> [ACTION ITEM] Each line from the one holding "- golden_cheese_wedge [696 432]" to the end of the data below must be output verbatim, with no other lines.

> [DATASET EXCERPT]
----------------------------------------
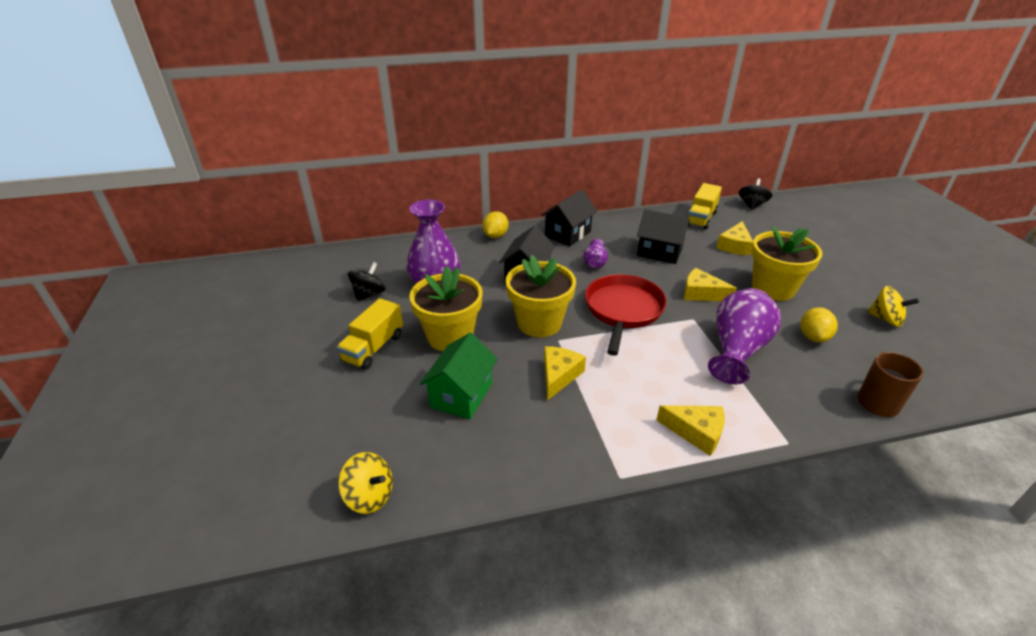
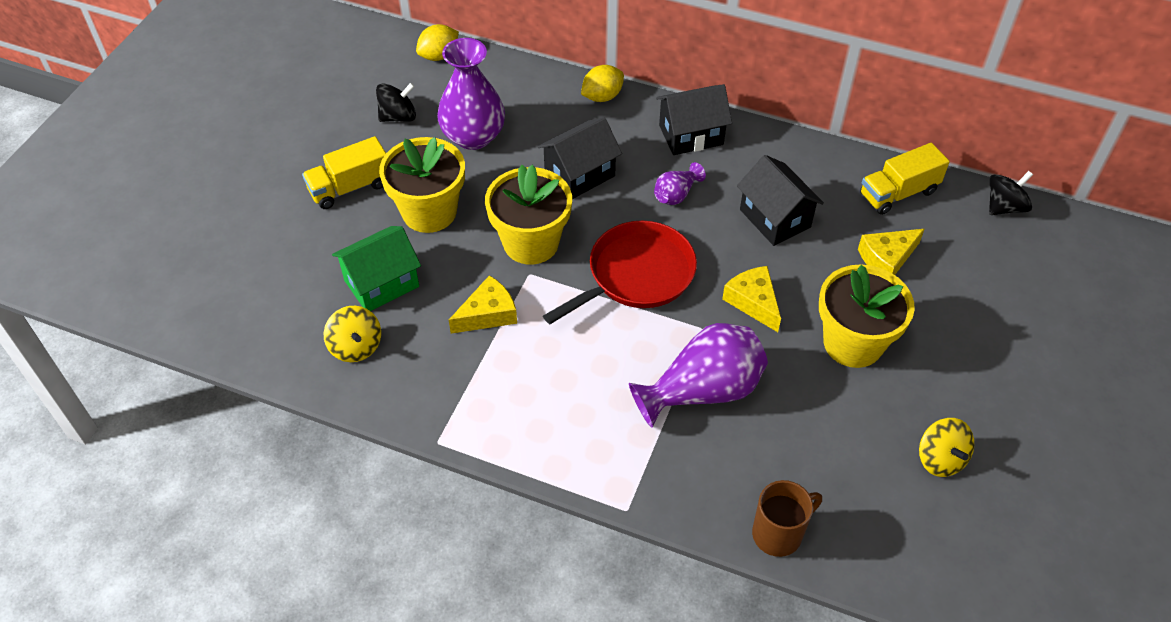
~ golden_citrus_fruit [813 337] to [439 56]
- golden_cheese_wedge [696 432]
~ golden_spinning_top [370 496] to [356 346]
----------------------------------------
> [SOLUTION]
- golden_cheese_wedge [696 432]
~ golden_spinning_top [370 496] to [356 346]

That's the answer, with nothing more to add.